**Supplied material:**
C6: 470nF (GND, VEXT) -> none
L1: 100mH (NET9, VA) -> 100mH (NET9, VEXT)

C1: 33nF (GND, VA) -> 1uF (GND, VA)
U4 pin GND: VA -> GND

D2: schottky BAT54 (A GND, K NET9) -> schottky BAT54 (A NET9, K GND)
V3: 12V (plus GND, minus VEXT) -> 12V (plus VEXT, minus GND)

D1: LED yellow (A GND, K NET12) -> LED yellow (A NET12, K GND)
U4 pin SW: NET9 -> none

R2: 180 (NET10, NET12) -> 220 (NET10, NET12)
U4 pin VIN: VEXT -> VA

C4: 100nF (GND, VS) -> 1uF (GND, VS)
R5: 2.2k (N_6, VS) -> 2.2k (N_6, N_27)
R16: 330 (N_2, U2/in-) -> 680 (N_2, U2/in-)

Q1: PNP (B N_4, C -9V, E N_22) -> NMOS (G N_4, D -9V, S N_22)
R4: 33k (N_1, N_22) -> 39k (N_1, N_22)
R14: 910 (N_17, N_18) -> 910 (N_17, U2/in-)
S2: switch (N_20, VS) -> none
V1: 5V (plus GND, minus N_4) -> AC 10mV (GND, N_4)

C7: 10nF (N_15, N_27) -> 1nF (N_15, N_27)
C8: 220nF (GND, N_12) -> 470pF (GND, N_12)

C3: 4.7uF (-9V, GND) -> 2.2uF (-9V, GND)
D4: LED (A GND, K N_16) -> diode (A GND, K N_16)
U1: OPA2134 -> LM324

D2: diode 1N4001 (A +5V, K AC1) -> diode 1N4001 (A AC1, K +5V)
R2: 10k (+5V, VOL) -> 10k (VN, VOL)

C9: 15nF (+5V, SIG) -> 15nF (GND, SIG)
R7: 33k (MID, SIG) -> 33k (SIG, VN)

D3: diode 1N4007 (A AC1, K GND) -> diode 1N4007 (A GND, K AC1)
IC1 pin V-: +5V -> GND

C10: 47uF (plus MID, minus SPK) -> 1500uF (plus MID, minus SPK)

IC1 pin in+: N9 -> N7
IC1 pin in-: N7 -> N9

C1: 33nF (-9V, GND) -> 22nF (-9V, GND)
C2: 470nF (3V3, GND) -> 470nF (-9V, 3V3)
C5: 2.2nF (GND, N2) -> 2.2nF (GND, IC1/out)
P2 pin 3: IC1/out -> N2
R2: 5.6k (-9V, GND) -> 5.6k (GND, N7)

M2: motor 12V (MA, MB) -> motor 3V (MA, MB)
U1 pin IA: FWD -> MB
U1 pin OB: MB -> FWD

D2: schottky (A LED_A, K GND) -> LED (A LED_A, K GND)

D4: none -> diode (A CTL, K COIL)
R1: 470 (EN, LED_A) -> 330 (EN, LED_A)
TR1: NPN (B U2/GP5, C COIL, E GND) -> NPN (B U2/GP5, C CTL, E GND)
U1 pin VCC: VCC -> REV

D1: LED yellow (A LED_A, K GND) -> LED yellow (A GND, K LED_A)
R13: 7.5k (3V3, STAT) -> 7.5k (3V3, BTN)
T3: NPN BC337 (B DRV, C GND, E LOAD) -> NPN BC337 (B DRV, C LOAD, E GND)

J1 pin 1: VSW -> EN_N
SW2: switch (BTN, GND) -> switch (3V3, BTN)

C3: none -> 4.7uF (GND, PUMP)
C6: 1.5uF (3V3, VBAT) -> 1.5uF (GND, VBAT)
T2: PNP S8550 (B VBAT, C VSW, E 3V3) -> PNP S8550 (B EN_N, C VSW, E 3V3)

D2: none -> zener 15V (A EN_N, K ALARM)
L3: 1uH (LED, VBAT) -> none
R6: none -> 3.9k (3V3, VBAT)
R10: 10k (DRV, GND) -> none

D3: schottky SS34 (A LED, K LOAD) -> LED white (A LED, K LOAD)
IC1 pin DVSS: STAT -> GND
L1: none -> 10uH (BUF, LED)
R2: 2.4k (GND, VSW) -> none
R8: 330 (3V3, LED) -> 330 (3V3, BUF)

**Task directions:** Across the data, find each line that has "STAT" in it and copy that line.

**Response to the exercise:**
R13: 7.5k (3V3, STAT) -> 7.5k (3V3, BTN)
IC1 pin DVSS: STAT -> GND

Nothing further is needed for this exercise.